» Work order
Look through the material below and count the lines that hold "orange". Give that number by itself.

:: Exercise inputs

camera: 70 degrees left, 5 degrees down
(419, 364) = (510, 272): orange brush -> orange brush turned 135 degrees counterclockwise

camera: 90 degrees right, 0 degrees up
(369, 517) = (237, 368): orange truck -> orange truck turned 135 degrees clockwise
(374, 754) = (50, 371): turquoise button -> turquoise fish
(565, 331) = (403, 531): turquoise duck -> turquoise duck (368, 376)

::::
:: Exercise inputs

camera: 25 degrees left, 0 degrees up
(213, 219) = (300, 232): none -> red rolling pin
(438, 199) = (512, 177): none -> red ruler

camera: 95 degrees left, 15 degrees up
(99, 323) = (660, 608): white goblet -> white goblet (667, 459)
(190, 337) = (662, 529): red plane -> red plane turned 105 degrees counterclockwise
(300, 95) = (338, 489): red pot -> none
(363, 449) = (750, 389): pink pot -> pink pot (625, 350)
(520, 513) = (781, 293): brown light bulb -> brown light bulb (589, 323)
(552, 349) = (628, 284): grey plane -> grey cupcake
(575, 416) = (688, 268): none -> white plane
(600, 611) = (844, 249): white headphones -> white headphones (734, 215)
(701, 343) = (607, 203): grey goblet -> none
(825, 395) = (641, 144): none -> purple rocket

::::
:: Exercise inputs

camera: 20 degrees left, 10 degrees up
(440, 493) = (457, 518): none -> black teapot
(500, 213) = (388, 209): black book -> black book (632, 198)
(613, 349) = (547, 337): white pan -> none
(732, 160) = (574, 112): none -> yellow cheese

::::

» Answer space
2